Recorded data
════════════════════

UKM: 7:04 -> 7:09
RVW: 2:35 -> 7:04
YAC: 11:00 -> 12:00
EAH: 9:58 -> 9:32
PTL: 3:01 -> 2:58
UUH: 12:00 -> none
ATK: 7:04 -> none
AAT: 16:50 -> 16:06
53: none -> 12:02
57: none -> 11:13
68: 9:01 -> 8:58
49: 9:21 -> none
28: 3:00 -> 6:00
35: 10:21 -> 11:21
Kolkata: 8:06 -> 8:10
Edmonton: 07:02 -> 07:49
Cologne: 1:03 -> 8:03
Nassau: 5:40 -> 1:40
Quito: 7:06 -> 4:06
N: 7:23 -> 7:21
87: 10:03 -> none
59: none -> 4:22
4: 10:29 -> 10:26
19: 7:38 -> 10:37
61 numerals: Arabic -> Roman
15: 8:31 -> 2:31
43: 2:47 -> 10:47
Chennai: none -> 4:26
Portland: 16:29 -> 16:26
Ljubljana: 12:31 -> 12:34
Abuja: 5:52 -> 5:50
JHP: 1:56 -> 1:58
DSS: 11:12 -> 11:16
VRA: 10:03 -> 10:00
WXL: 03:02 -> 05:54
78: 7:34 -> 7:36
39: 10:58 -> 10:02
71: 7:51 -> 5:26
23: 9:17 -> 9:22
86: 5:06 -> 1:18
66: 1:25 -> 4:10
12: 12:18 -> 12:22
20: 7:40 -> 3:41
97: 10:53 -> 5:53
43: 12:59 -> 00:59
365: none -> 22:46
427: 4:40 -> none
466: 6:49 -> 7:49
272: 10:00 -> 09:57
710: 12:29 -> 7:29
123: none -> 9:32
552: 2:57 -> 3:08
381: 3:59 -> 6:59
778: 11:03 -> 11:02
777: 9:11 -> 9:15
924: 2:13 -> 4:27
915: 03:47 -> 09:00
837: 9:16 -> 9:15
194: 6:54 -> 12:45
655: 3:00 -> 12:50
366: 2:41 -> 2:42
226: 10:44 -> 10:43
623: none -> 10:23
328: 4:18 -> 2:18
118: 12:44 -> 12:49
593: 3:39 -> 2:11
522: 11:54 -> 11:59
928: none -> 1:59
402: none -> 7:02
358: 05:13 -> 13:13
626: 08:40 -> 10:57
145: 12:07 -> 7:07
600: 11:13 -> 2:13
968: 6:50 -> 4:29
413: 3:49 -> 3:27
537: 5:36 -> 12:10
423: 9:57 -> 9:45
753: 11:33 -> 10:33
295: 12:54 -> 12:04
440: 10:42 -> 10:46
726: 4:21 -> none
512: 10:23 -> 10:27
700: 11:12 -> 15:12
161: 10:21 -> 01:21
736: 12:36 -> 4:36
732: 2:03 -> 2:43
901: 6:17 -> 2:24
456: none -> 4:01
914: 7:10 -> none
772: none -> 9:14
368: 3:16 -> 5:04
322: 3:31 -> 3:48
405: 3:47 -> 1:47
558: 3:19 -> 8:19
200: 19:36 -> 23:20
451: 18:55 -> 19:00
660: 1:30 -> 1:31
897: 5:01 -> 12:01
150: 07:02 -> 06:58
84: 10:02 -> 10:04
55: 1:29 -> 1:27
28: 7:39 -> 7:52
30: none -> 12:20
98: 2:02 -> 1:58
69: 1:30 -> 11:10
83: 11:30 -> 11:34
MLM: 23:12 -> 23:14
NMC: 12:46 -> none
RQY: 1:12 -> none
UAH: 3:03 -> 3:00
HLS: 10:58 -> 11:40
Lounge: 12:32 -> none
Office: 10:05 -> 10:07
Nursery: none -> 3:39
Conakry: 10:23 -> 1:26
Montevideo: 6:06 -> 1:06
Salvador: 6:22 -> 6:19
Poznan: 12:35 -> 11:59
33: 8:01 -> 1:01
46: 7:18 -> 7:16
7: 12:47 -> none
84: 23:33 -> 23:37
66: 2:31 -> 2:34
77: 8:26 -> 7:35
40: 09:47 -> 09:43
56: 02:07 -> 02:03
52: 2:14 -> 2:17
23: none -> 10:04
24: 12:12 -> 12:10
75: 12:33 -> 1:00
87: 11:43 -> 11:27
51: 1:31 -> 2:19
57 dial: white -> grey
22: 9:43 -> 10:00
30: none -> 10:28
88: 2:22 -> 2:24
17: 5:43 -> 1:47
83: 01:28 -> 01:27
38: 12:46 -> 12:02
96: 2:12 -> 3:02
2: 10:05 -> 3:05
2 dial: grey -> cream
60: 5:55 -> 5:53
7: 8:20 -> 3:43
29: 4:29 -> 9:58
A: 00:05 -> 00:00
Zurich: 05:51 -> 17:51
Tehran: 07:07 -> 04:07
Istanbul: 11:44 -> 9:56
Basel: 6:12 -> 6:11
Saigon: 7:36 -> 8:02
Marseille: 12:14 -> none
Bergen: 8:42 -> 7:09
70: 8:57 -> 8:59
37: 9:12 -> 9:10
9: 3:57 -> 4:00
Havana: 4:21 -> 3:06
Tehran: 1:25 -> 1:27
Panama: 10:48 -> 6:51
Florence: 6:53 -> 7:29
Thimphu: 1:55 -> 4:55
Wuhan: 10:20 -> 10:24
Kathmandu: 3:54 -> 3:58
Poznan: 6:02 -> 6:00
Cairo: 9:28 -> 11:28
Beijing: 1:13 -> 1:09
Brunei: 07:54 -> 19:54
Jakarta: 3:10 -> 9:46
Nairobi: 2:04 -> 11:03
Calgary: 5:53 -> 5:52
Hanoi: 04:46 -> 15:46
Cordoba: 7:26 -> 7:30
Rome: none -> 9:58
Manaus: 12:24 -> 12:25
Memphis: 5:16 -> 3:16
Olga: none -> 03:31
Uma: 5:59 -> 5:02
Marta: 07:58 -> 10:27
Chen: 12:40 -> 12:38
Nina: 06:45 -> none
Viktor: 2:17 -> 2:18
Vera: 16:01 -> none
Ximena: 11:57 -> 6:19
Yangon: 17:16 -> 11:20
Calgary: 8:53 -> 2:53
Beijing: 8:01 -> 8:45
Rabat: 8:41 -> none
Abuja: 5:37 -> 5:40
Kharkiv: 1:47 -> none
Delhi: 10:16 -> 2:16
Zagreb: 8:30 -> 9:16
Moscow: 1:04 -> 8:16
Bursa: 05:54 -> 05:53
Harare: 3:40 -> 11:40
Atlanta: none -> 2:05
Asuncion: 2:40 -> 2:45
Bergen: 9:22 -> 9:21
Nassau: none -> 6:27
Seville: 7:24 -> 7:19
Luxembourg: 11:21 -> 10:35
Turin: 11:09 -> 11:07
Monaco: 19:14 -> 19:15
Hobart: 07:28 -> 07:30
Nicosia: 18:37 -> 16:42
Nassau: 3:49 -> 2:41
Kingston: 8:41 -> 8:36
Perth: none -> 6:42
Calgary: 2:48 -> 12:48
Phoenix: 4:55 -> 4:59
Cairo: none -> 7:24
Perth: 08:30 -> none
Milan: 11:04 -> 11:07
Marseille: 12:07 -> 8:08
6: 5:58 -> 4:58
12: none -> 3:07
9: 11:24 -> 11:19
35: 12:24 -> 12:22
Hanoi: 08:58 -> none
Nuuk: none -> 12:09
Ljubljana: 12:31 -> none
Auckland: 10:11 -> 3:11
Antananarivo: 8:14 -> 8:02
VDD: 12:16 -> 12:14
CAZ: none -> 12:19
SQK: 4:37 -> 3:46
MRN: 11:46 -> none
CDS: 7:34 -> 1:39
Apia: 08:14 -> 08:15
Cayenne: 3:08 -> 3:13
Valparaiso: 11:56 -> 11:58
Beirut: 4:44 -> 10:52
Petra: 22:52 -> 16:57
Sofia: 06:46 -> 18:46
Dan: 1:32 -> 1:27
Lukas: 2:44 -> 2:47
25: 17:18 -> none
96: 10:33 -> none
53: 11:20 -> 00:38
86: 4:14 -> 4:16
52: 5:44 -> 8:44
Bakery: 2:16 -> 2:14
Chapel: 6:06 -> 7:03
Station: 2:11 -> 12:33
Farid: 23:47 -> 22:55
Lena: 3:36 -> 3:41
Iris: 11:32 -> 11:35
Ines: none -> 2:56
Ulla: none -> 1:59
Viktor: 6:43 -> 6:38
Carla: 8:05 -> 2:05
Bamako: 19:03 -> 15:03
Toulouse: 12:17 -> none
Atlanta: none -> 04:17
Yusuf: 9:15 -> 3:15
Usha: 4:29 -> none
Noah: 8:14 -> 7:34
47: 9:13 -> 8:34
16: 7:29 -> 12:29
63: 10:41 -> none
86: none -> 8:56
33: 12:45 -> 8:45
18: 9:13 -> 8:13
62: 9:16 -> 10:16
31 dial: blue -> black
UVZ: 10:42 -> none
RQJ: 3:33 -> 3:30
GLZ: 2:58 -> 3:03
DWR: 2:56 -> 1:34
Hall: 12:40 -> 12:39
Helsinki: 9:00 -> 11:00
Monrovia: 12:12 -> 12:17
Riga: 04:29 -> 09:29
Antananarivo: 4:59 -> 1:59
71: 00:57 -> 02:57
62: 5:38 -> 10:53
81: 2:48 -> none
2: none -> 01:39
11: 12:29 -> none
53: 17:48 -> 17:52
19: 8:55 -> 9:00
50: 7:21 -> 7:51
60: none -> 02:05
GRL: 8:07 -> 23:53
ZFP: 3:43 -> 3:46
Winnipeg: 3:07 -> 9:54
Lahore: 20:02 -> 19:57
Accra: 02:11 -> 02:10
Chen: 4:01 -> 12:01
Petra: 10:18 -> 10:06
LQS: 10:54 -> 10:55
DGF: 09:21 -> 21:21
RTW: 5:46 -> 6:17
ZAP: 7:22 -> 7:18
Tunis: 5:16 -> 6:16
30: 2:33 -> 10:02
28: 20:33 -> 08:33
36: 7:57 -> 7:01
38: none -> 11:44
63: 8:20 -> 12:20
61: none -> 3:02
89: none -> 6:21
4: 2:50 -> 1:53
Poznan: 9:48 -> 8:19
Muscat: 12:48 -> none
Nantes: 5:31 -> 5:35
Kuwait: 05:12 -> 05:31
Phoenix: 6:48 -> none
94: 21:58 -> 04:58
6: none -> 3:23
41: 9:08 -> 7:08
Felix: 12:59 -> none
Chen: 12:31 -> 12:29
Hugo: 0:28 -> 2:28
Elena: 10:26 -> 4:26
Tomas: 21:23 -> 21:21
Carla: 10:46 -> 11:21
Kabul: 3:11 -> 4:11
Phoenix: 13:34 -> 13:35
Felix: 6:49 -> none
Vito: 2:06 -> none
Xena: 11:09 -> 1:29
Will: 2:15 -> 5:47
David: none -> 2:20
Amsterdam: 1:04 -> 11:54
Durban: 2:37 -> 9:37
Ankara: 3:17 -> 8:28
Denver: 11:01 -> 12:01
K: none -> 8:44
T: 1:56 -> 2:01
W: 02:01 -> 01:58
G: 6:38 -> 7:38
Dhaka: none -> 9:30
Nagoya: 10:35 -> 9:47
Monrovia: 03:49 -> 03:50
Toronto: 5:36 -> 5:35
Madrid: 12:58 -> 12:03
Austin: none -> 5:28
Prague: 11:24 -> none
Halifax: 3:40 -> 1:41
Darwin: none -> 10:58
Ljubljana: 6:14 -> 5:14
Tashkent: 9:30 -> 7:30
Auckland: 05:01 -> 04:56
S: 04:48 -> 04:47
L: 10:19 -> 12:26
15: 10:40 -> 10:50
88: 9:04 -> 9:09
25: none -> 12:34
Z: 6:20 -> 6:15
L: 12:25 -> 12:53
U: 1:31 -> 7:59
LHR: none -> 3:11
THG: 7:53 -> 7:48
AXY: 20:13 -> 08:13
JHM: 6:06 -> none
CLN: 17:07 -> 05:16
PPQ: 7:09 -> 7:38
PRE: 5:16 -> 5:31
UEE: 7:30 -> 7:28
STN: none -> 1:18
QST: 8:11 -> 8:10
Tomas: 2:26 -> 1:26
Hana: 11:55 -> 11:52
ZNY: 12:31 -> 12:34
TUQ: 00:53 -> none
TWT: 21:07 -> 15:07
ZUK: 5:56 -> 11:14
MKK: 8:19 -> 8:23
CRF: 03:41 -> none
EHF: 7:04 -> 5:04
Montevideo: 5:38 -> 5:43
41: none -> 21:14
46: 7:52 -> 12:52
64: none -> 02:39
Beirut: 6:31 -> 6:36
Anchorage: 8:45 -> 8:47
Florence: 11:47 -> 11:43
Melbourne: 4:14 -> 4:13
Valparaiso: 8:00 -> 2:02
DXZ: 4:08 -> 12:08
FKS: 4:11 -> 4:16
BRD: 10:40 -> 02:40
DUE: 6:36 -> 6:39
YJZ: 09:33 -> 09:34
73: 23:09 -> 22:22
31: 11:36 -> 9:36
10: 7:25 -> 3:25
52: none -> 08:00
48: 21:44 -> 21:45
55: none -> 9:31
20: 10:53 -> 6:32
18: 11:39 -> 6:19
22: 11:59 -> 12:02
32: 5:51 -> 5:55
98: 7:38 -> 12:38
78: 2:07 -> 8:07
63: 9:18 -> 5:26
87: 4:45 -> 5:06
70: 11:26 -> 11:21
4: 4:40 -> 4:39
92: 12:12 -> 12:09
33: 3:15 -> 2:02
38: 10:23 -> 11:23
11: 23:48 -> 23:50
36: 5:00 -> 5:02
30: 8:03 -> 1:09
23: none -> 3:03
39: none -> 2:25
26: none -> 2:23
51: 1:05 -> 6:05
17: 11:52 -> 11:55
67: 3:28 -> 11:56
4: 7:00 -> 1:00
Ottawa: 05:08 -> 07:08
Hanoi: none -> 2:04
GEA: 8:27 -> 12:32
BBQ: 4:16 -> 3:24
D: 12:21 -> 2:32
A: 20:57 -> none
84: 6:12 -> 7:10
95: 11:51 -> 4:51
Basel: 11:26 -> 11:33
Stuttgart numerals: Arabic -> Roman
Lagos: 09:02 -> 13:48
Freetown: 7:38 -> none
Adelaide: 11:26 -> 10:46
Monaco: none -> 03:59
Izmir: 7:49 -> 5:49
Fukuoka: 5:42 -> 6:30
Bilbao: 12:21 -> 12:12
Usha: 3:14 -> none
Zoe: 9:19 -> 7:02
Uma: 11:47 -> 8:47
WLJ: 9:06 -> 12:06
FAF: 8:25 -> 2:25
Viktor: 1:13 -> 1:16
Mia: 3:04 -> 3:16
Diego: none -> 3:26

════════════════════

__THE TASK__: Write out the data above verbatim, from the first line up to and including the line with "71: 7:51 -> 5:26".

__ANSWER IN FULL__:
UKM: 7:04 -> 7:09
RVW: 2:35 -> 7:04
YAC: 11:00 -> 12:00
EAH: 9:58 -> 9:32
PTL: 3:01 -> 2:58
UUH: 12:00 -> none
ATK: 7:04 -> none
AAT: 16:50 -> 16:06
53: none -> 12:02
57: none -> 11:13
68: 9:01 -> 8:58
49: 9:21 -> none
28: 3:00 -> 6:00
35: 10:21 -> 11:21
Kolkata: 8:06 -> 8:10
Edmonton: 07:02 -> 07:49
Cologne: 1:03 -> 8:03
Nassau: 5:40 -> 1:40
Quito: 7:06 -> 4:06
N: 7:23 -> 7:21
87: 10:03 -> none
59: none -> 4:22
4: 10:29 -> 10:26
19: 7:38 -> 10:37
61 numerals: Arabic -> Roman
15: 8:31 -> 2:31
43: 2:47 -> 10:47
Chennai: none -> 4:26
Portland: 16:29 -> 16:26
Ljubljana: 12:31 -> 12:34
Abuja: 5:52 -> 5:50
JHP: 1:56 -> 1:58
DSS: 11:12 -> 11:16
VRA: 10:03 -> 10:00
WXL: 03:02 -> 05:54
78: 7:34 -> 7:36
39: 10:58 -> 10:02
71: 7:51 -> 5:26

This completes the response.